Work to be completed. For the records below, the count of lines that hold "duck" is required; give only that number.

** Opening Excerpted records block **

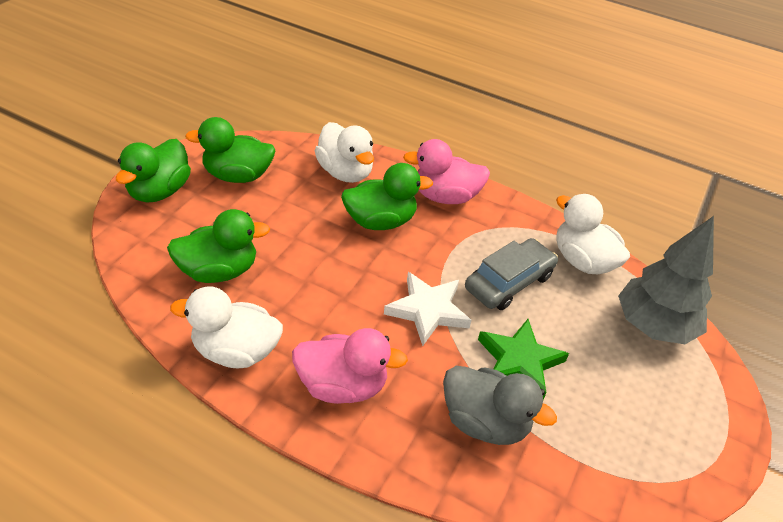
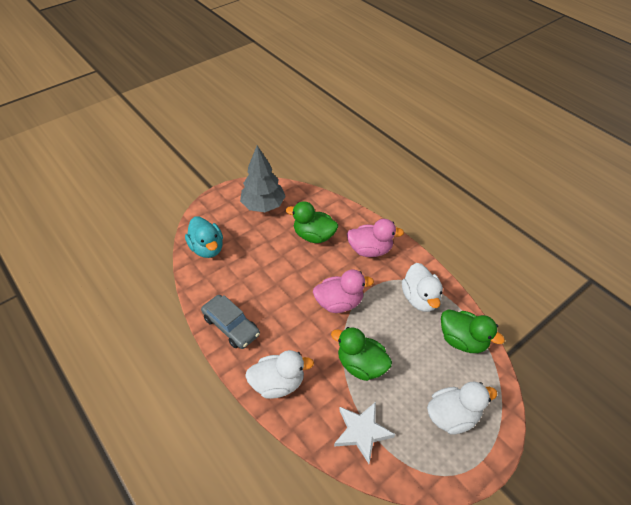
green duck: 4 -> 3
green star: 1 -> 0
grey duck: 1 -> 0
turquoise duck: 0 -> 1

** Closing Excerpted records block **
** Opening Excerpted records block **

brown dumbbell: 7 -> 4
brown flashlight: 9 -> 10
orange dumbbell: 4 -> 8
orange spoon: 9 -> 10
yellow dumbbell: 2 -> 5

** Closing Excerpted records block **
** Opening Excerpted records block **

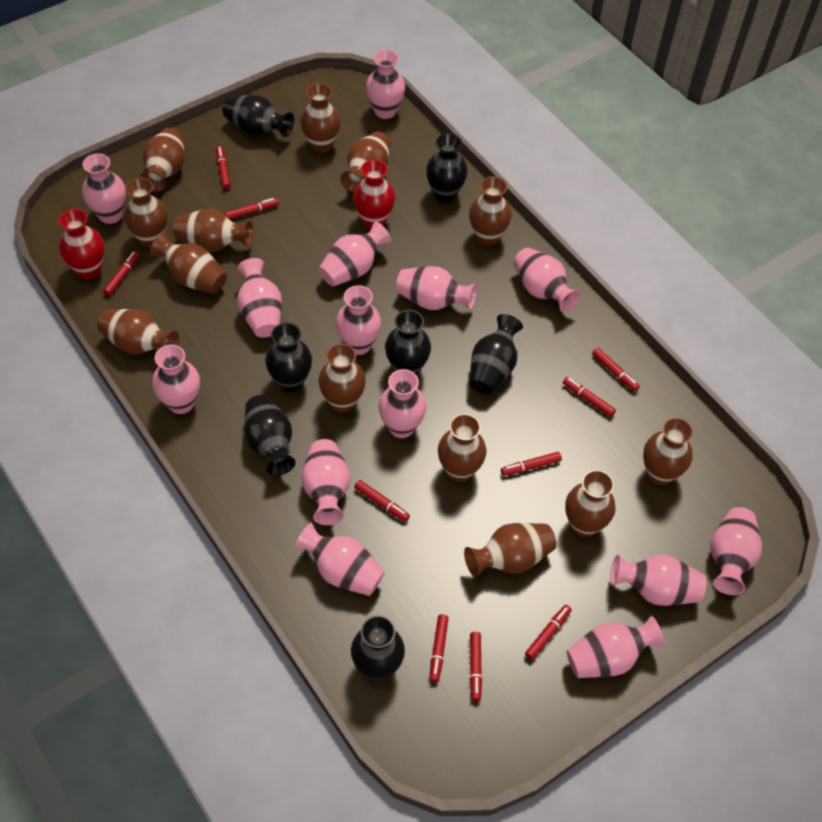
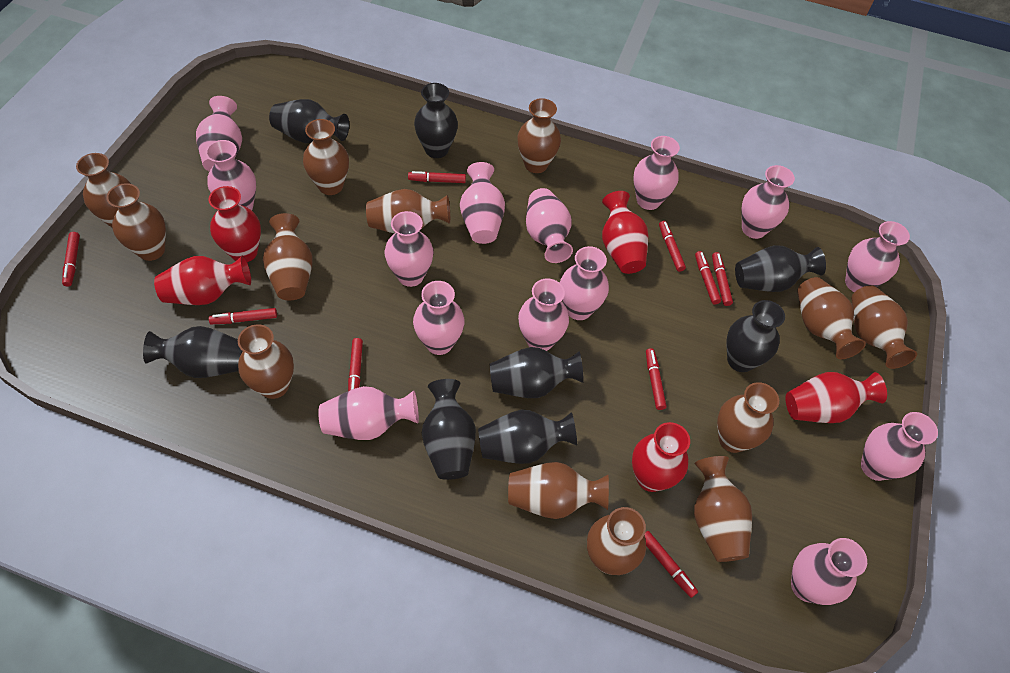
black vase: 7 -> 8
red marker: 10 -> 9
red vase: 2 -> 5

** Closing Excerpted records block **

Response to this exercise. 3